Task instructions: Would you repeat the data below exactly, taking out the images?

--- Exercise data ---

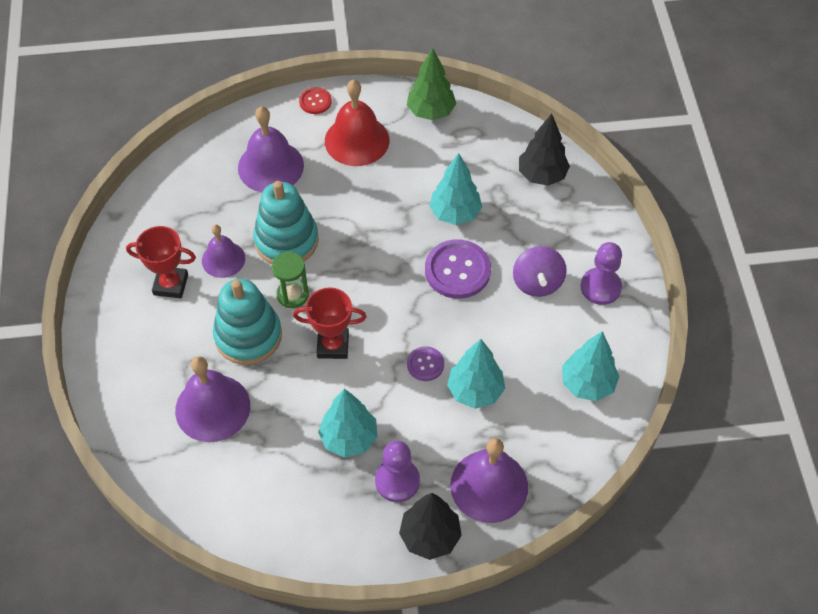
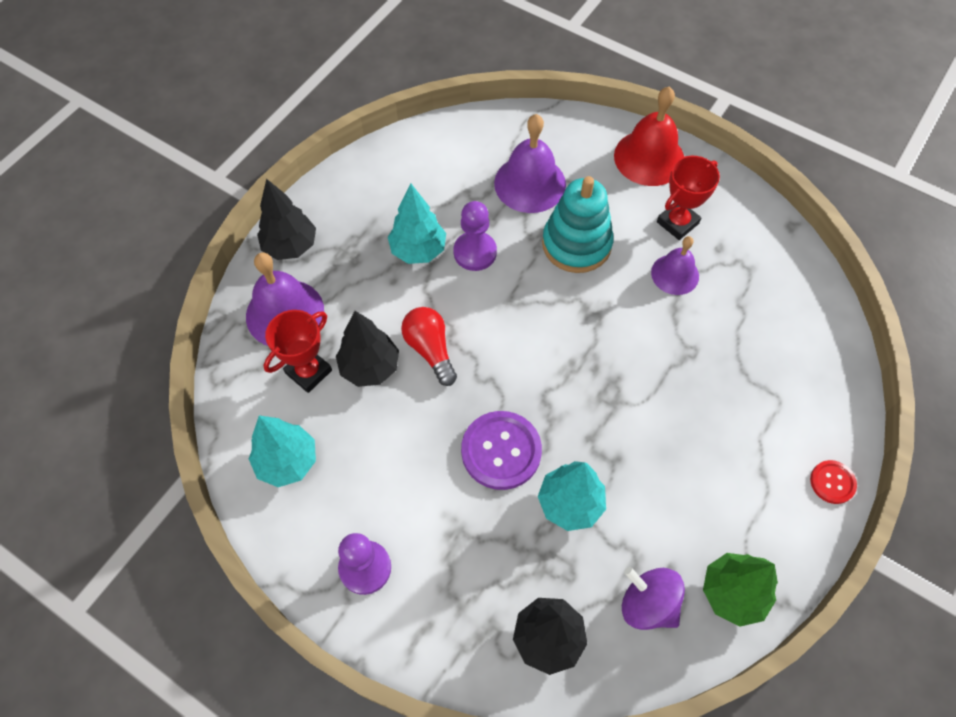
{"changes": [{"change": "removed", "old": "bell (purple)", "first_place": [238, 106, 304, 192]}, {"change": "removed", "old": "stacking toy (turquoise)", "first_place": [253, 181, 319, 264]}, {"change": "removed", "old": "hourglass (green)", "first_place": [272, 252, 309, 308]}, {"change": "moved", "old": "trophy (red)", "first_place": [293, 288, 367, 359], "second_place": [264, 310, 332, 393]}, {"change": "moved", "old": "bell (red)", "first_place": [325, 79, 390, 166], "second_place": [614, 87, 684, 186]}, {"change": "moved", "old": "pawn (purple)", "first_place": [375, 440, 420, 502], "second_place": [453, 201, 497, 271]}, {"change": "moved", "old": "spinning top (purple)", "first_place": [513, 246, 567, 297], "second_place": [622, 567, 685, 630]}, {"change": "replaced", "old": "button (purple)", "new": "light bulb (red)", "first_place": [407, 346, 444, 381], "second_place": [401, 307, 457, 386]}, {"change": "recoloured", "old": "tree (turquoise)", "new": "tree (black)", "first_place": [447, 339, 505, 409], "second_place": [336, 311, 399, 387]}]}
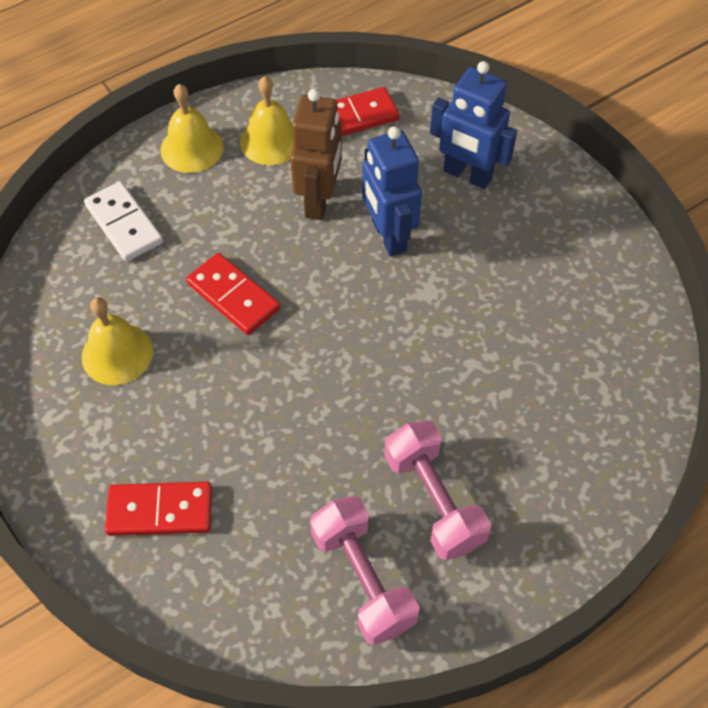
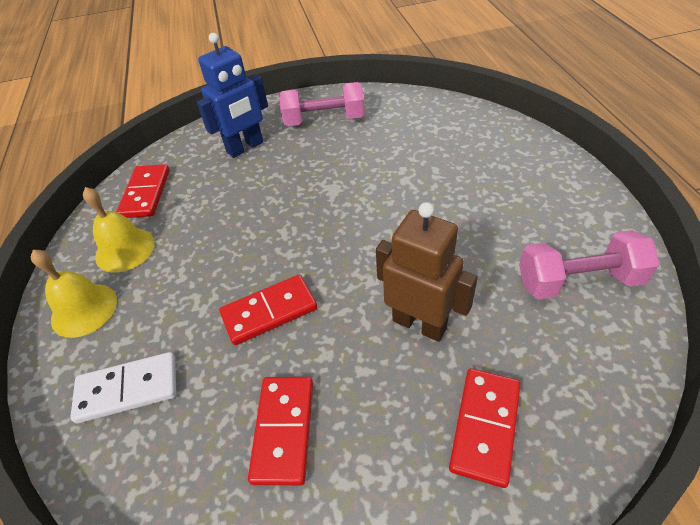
{"changes": [{"change": "removed", "old": "robot (blue)", "first_place": [362, 126, 422, 257]}, {"change": "moved", "old": "robot (brown)", "first_place": [290, 89, 342, 220], "second_place": [376, 202, 478, 342]}, {"change": "moved", "old": "dumbbell (pink)", "first_place": [384, 420, 491, 560], "second_place": [279, 82, 365, 126]}, {"change": "replaced", "old": "bell (yellow)", "new": "domino (red)", "first_place": [82, 298, 153, 385], "second_place": [248, 377, 313, 485]}]}
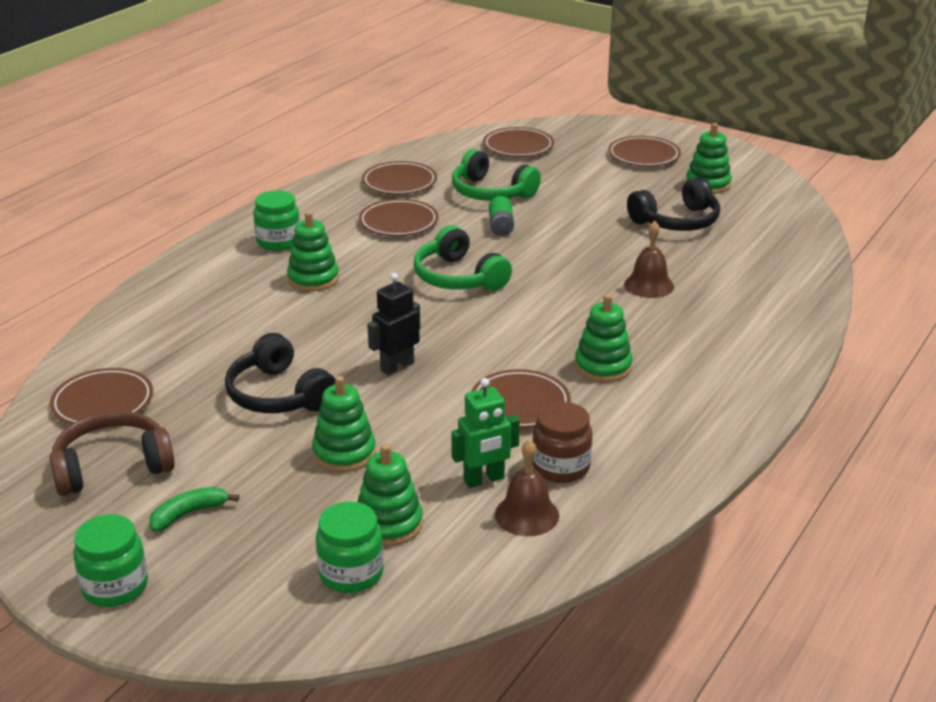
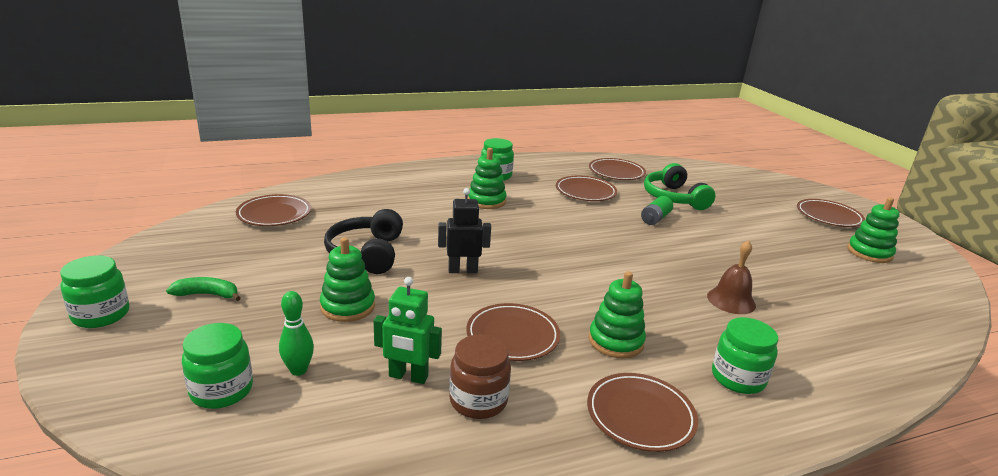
{"changes": [{"change": "removed", "old": "headphones (brown)", "first_place": [49, 411, 175, 496]}, {"change": "removed", "old": "headphones (green)", "first_place": [413, 225, 512, 291]}, {"change": "removed", "old": "bell (brown)", "first_place": [495, 439, 559, 536]}, {"change": "removed", "old": "headphones (black)", "first_place": [627, 177, 720, 231]}, {"change": "added", "new": "jar (green)", "second_place": [712, 317, 779, 394]}, {"change": "moved", "old": "plate (brown)", "first_place": [483, 127, 554, 157], "second_place": [587, 373, 698, 452]}, {"change": "replaced", "old": "stacking toy (green)", "new": "bowling pin (green)", "first_place": [357, 444, 423, 546], "second_place": [279, 291, 314, 376]}]}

---

Output below:
{"changes": [{"change": "removed", "old": "bell (purple)", "first_place": [238, 106, 304, 192]}, {"change": "removed", "old": "stacking toy (turquoise)", "first_place": [253, 181, 319, 264]}, {"change": "removed", "old": "hourglass (green)", "first_place": [272, 252, 309, 308]}, {"change": "moved", "old": "trophy (red)", "first_place": [293, 288, 367, 359], "second_place": [264, 310, 332, 393]}, {"change": "moved", "old": "bell (red)", "first_place": [325, 79, 390, 166], "second_place": [614, 87, 684, 186]}, {"change": "moved", "old": "pawn (purple)", "first_place": [375, 440, 420, 502], "second_place": [453, 201, 497, 271]}, {"change": "moved", "old": "spinning top (purple)", "first_place": [513, 246, 567, 297], "second_place": [622, 567, 685, 630]}, {"change": "replaced", "old": "button (purple)", "new": "light bulb (red)", "first_place": [407, 346, 444, 381], "second_place": [401, 307, 457, 386]}, {"change": "recoloured", "old": "tree (turquoise)", "new": "tree (black)", "first_place": [447, 339, 505, 409], "second_place": [336, 311, 399, 387]}]}
{"changes": [{"change": "removed", "old": "robot (blue)", "first_place": [362, 126, 422, 257]}, {"change": "moved", "old": "robot (brown)", "first_place": [290, 89, 342, 220], "second_place": [376, 202, 478, 342]}, {"change": "moved", "old": "dumbbell (pink)", "first_place": [384, 420, 491, 560], "second_place": [279, 82, 365, 126]}, {"change": "replaced", "old": "bell (yellow)", "new": "domino (red)", "first_place": [82, 298, 153, 385], "second_place": [248, 377, 313, 485]}]}
{"changes": [{"change": "removed", "old": "headphones (brown)", "first_place": [49, 411, 175, 496]}, {"change": "removed", "old": "headphones (green)", "first_place": [413, 225, 512, 291]}, {"change": "removed", "old": "bell (brown)", "first_place": [495, 439, 559, 536]}, {"change": "removed", "old": "headphones (black)", "first_place": [627, 177, 720, 231]}, {"change": "added", "new": "jar (green)", "second_place": [712, 317, 779, 394]}, {"change": "moved", "old": "plate (brown)", "first_place": [483, 127, 554, 157], "second_place": [587, 373, 698, 452]}, {"change": "replaced", "old": "stacking toy (green)", "new": "bowling pin (green)", "first_place": [357, 444, 423, 546], "second_place": [279, 291, 314, 376]}]}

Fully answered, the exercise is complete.